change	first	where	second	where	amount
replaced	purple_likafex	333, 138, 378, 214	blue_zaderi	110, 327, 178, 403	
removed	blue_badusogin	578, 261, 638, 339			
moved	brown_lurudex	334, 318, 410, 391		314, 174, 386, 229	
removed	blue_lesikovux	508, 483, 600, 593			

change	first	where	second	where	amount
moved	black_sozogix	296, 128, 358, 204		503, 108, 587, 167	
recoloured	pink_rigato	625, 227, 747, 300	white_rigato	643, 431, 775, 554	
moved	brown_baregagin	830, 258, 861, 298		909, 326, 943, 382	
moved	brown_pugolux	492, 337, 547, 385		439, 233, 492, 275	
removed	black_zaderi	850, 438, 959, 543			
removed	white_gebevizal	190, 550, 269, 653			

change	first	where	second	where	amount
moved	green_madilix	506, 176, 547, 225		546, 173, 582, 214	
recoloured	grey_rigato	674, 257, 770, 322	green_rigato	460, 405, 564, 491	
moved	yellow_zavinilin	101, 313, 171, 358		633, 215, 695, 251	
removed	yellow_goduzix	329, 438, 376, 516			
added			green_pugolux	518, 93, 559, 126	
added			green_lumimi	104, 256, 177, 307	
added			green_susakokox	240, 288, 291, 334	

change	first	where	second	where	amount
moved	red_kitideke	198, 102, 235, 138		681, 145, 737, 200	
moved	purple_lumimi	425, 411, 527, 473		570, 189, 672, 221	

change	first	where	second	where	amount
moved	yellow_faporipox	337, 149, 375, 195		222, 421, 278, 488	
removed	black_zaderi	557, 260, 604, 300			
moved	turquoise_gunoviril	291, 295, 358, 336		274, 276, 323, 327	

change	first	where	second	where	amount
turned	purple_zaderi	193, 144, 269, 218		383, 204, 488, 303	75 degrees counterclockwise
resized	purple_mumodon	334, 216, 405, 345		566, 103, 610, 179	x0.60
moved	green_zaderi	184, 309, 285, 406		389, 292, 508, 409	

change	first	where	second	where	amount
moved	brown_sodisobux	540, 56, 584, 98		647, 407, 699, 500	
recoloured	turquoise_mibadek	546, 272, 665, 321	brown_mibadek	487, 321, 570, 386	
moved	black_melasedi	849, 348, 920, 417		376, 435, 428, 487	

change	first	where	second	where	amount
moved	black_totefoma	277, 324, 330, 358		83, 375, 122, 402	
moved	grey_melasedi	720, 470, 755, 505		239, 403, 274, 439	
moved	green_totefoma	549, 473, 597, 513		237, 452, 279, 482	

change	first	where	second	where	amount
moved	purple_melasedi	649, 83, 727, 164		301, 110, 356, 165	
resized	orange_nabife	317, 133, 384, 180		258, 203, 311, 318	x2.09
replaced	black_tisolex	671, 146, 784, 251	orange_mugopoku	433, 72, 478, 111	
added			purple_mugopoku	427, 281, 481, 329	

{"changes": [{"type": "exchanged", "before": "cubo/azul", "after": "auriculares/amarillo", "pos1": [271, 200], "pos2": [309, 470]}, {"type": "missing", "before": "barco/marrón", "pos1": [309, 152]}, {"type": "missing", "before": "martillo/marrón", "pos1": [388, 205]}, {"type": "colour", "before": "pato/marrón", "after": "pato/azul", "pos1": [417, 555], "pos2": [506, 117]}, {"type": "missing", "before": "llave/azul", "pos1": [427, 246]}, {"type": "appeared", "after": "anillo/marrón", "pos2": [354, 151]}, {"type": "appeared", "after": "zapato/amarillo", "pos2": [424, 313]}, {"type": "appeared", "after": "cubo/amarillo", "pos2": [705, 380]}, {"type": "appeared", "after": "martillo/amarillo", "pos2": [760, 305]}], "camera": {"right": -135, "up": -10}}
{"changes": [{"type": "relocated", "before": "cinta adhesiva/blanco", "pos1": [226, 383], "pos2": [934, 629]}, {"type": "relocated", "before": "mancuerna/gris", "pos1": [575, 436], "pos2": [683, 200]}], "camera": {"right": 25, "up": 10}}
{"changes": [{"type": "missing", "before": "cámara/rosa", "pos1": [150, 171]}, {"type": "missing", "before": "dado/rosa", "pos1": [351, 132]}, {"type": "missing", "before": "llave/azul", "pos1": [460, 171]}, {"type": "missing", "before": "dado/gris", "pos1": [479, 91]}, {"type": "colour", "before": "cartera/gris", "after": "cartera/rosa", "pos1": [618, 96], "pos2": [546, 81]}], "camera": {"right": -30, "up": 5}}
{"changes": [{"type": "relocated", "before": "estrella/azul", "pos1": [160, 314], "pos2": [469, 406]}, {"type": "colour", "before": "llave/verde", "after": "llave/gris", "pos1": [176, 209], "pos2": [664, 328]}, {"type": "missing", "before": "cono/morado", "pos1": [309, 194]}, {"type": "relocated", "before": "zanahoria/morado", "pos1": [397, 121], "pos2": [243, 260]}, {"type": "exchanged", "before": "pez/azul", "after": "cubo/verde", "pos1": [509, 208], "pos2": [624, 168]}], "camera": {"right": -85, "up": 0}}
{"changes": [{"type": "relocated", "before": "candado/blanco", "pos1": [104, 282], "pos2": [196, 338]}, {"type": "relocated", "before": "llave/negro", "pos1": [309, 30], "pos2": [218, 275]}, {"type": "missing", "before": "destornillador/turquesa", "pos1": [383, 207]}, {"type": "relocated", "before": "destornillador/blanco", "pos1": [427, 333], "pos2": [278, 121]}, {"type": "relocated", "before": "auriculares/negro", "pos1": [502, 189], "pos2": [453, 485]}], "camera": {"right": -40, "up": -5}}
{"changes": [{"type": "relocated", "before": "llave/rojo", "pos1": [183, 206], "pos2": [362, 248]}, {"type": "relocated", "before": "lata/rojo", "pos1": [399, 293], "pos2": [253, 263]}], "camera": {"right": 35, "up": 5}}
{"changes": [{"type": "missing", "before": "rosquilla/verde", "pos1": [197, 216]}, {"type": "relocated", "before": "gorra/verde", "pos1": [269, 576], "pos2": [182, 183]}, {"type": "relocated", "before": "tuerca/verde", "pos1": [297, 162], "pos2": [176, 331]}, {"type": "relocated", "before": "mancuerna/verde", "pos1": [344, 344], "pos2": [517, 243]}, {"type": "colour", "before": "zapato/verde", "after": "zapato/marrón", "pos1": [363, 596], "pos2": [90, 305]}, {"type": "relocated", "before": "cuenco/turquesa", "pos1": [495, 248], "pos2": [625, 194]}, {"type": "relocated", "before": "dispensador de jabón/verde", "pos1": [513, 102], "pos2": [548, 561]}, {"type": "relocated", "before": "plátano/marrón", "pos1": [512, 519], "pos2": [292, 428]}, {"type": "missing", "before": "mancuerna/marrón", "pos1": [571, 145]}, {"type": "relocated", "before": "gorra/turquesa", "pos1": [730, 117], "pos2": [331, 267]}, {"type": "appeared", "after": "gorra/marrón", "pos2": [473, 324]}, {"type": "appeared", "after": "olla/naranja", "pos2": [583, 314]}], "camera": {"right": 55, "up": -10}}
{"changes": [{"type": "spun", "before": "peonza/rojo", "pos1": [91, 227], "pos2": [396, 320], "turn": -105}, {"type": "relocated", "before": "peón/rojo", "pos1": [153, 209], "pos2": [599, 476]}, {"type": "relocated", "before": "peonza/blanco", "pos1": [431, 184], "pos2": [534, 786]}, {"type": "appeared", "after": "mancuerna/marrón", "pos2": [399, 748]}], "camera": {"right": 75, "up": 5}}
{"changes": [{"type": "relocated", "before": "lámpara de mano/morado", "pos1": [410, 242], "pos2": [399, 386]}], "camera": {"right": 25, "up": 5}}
▬▬▬▬▬▬
**YOUR INSTRUCTIONS:** In the listing above, locate the line with "261, 638, 339" and the line with "174, 386, 229", then extract exactly those lines and every line between them, and nothing more.

**WRITTEN REPLY:**
removed	blue_badusogin	578, 261, 638, 339			
moved	brown_lurudex	334, 318, 410, 391		314, 174, 386, 229	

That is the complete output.